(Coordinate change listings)

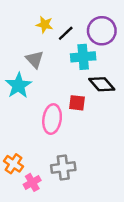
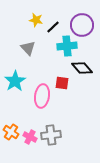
cyan star: (18, 85) -> (15, 81), moved
pink cross: (32, 182) -> (30, 137), moved, turned -32

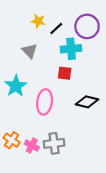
black diamond: (82, 68) -> (87, 102), moved, turned -35
red square: (62, 83) -> (65, 73), moved

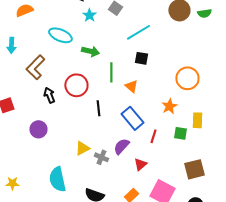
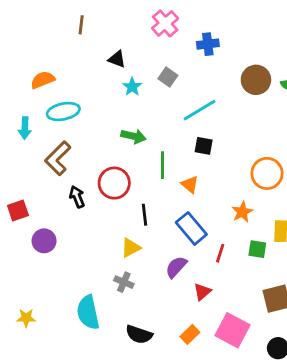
cyan ellipse: (60, 35) -> (63, 111), moved, turned -35
purple circle: (38, 129) -> (44, 241), moved
yellow triangle: (82, 148) -> (131, 248), moved
gray cross: (101, 157) -> (124, 282), moved

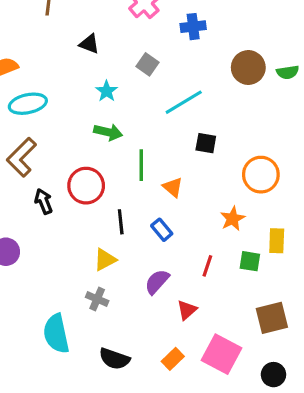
cyan star: (132, 87) -> (107, 91), moved
black square: (204, 146) -> (206, 143), moved
blue rectangle: (191, 228) -> (162, 230), moved, size x0.6

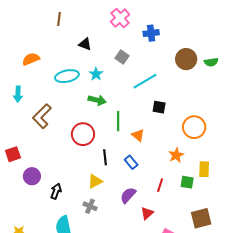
cyan ellipse: (28, 104) -> (67, 76), moved
black arrow: (44, 201) -> (56, 191), moved, turned 42

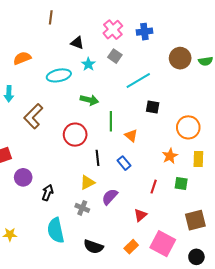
pink cross: (120, 18) -> (113, 30), moved
cyan star: (96, 74) -> (88, 64), moved
yellow rectangle: (204, 169) -> (198, 159), moved
purple semicircle: (128, 195) -> (110, 197), moved

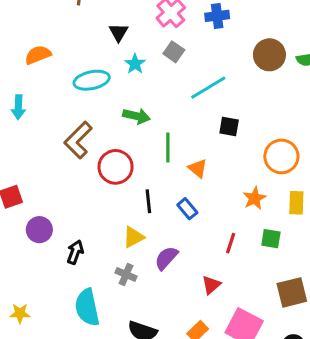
black triangle: (77, 43) -> (119, 32), turned 40
brown L-shape: (33, 116) -> (78, 140), moved

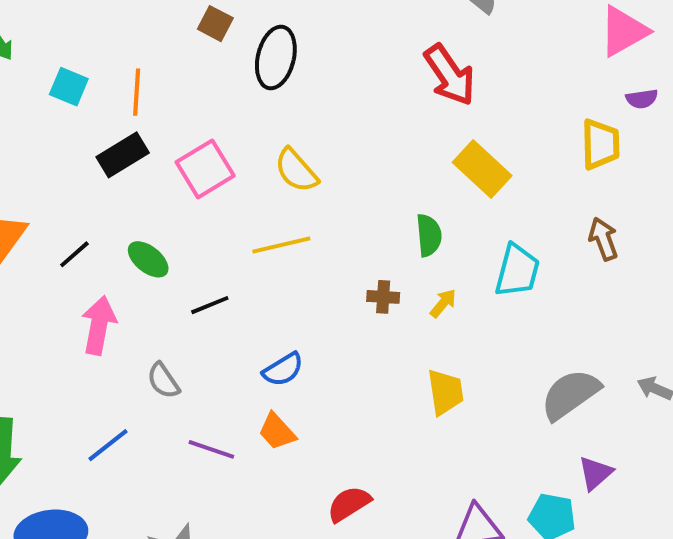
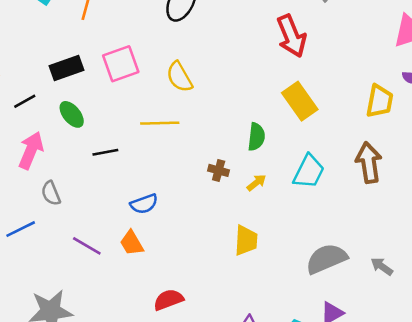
black rectangle: (123, 155) -> (66, 68), moved
brown arrow: (603, 239) -> (369, 163), size x1.4
gray semicircle: (163, 381) -> (51, 193), moved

# [Exercise aim]
If a line of the records includes the string "gray", copy it out.

# [Answer to this task]
gray cross: (101, 157) -> (124, 282), moved
gray semicircle: (163, 381) -> (51, 193), moved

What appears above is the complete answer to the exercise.